Description of the task:
Nothing but the lines from the one with "DHT1: DHT11 -> none" through the last line of the data should be restated, each word for word.

Raw data:
* * *

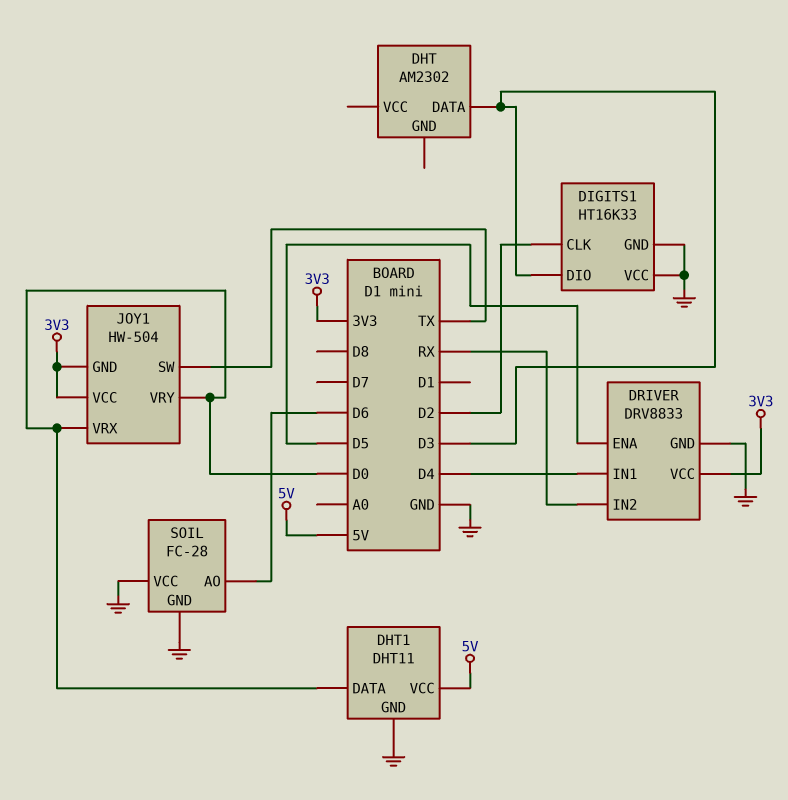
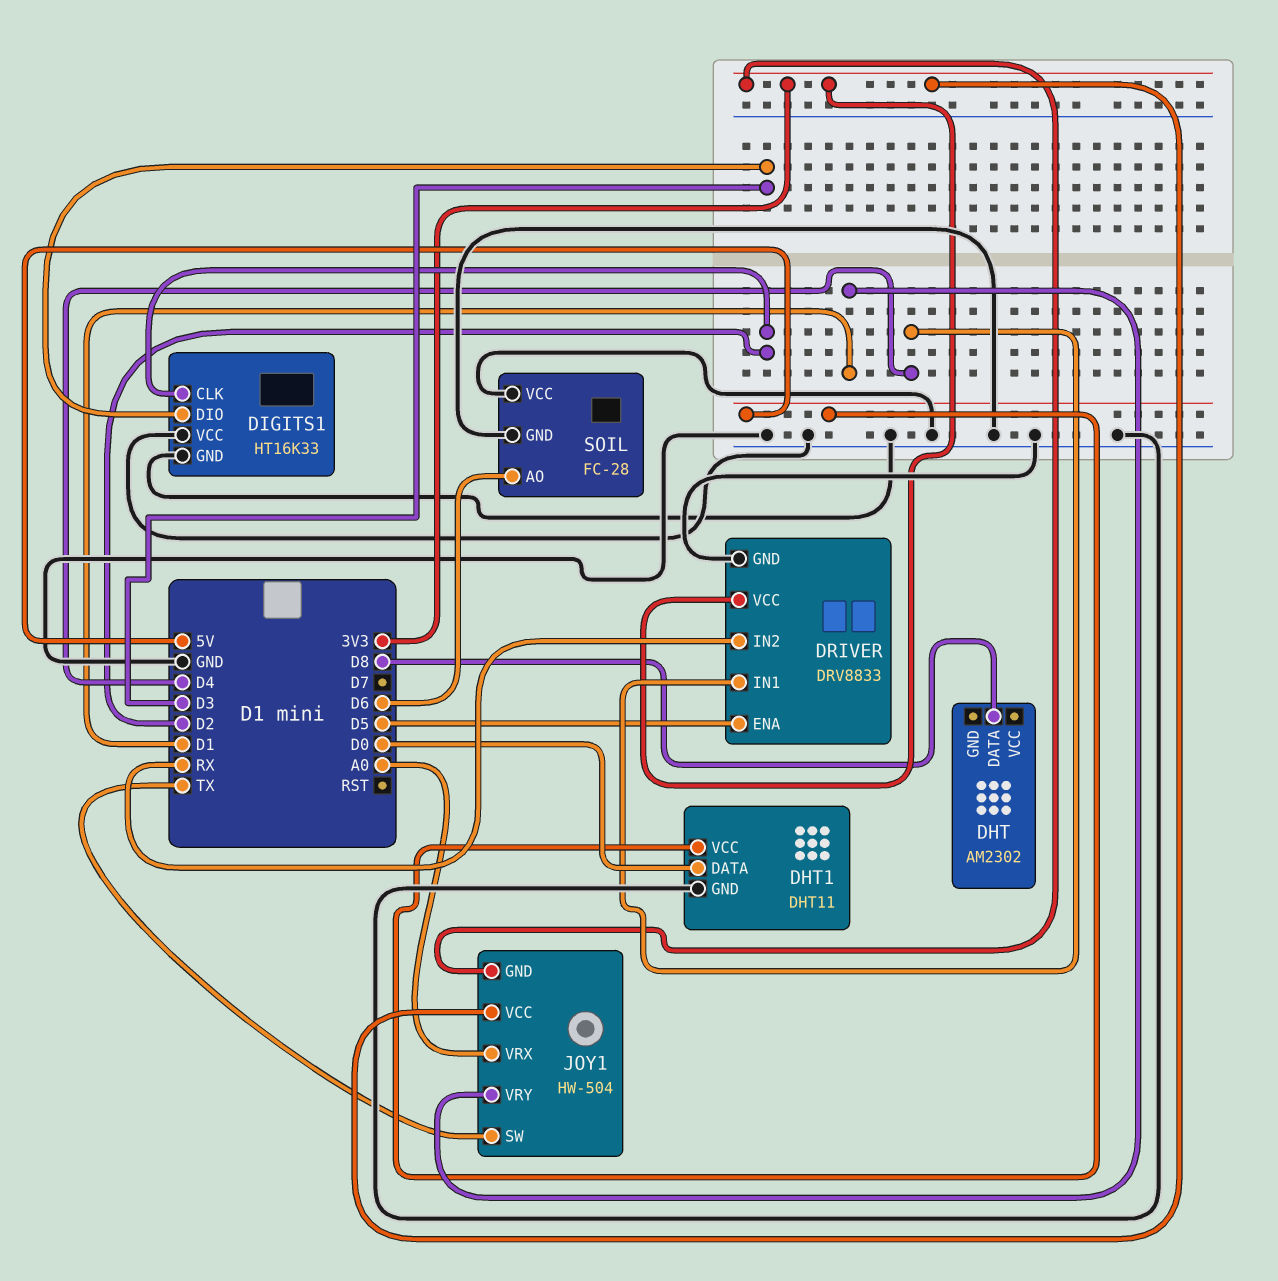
DHT pin DATA: D3 -> D8
JOY1 pin VRX: D0 -> A0
JOY1 pin VRY: D0 -> D1

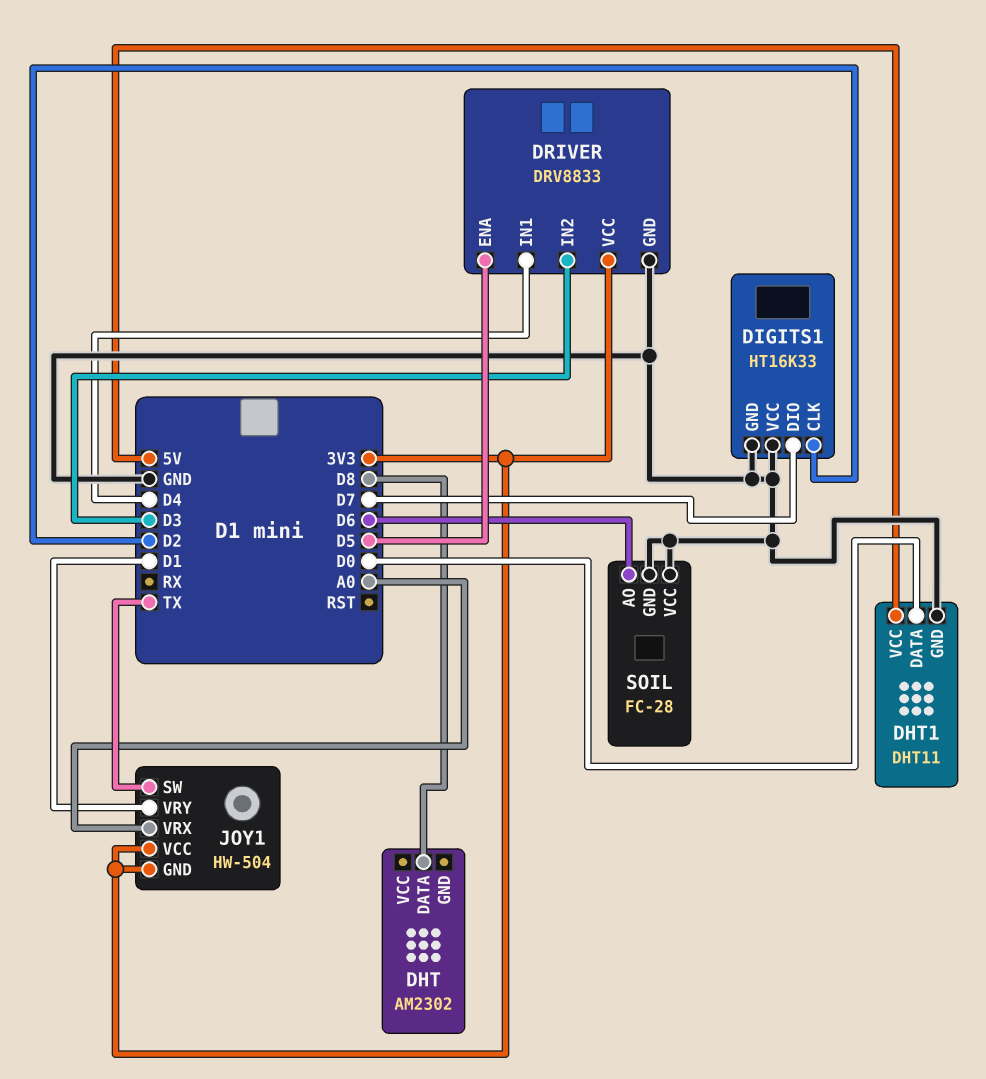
DIGITS1 pin DIO: D3 -> D7
DRIVER pin IN2: RX -> D3

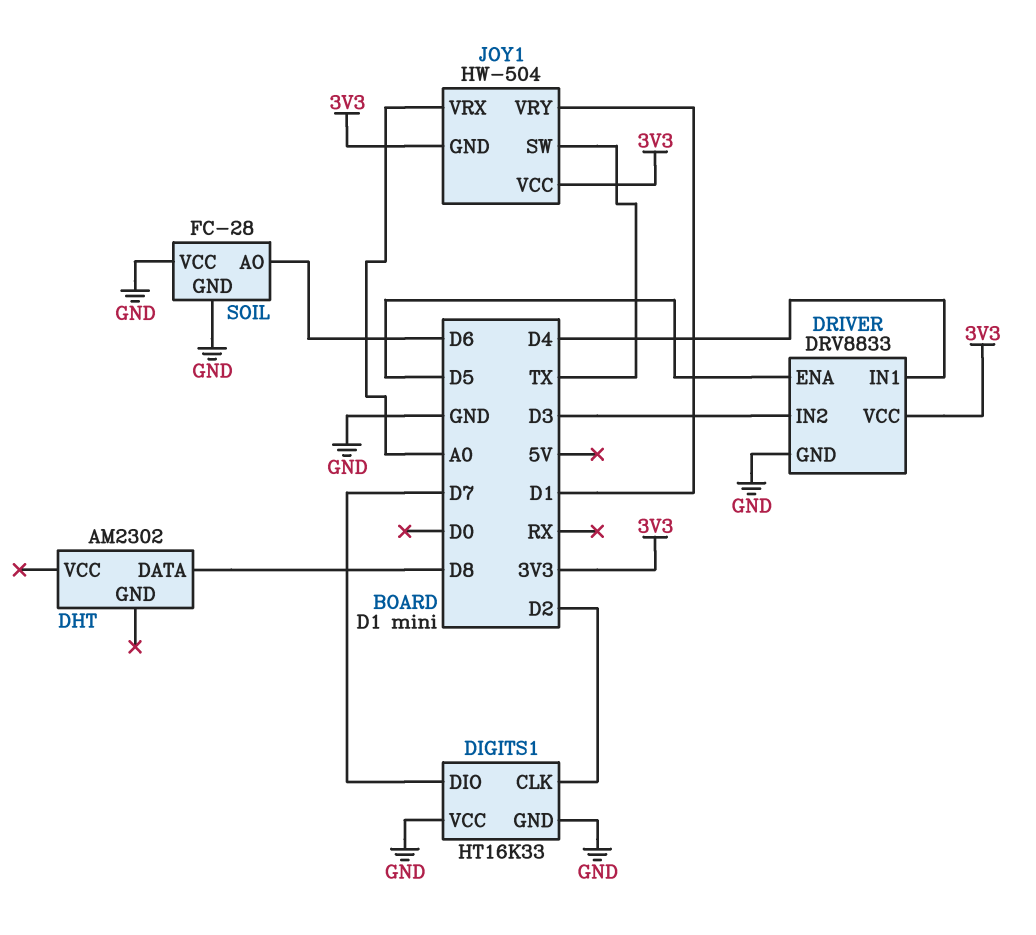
DHT1: DHT11 -> none
DHT1 pin DATA: D0 -> none
DHT1 pin GND: GND -> none
DHT1 pin VCC: 5V -> none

* * *

Your solution:
DHT1: DHT11 -> none
DHT1 pin DATA: D0 -> none
DHT1 pin GND: GND -> none
DHT1 pin VCC: 5V -> none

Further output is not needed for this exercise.